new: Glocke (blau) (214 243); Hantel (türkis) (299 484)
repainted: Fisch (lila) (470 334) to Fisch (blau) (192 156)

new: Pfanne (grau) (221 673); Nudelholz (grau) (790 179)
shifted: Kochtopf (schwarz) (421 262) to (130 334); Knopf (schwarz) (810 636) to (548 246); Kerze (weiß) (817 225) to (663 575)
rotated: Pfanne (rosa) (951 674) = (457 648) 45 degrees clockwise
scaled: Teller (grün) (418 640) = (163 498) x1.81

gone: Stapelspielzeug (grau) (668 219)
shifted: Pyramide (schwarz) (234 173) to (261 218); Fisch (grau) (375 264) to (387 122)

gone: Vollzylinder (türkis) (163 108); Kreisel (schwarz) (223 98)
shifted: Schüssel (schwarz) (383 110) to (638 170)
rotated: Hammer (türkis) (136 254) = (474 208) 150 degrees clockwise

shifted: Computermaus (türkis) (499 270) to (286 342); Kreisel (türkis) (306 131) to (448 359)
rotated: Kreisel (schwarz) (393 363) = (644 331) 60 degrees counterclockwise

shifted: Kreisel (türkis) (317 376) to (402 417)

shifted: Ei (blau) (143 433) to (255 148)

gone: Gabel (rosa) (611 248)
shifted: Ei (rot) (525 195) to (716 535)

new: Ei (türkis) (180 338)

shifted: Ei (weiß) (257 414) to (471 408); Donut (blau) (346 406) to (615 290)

# Activity
The answer should contain every line of the data, unchanged.

# Solution below
new: Glocke (blau) (214 243); Hantel (türkis) (299 484)
repainted: Fisch (lila) (470 334) to Fisch (blau) (192 156)

new: Pfanne (grau) (221 673); Nudelholz (grau) (790 179)
shifted: Kochtopf (schwarz) (421 262) to (130 334); Knopf (schwarz) (810 636) to (548 246); Kerze (weiß) (817 225) to (663 575)
rotated: Pfanne (rosa) (951 674) = (457 648) 45 degrees clockwise
scaled: Teller (grün) (418 640) = (163 498) x1.81

gone: Stapelspielzeug (grau) (668 219)
shifted: Pyramide (schwarz) (234 173) to (261 218); Fisch (grau) (375 264) to (387 122)

gone: Vollzylinder (türkis) (163 108); Kreisel (schwarz) (223 98)
shifted: Schüssel (schwarz) (383 110) to (638 170)
rotated: Hammer (türkis) (136 254) = (474 208) 150 degrees clockwise

shifted: Computermaus (türkis) (499 270) to (286 342); Kreisel (türkis) (306 131) to (448 359)
rotated: Kreisel (schwarz) (393 363) = (644 331) 60 degrees counterclockwise

shifted: Kreisel (türkis) (317 376) to (402 417)

shifted: Ei (blau) (143 433) to (255 148)

gone: Gabel (rosa) (611 248)
shifted: Ei (rot) (525 195) to (716 535)

new: Ei (türkis) (180 338)

shifted: Ei (weiß) (257 414) to (471 408); Donut (blau) (346 406) to (615 290)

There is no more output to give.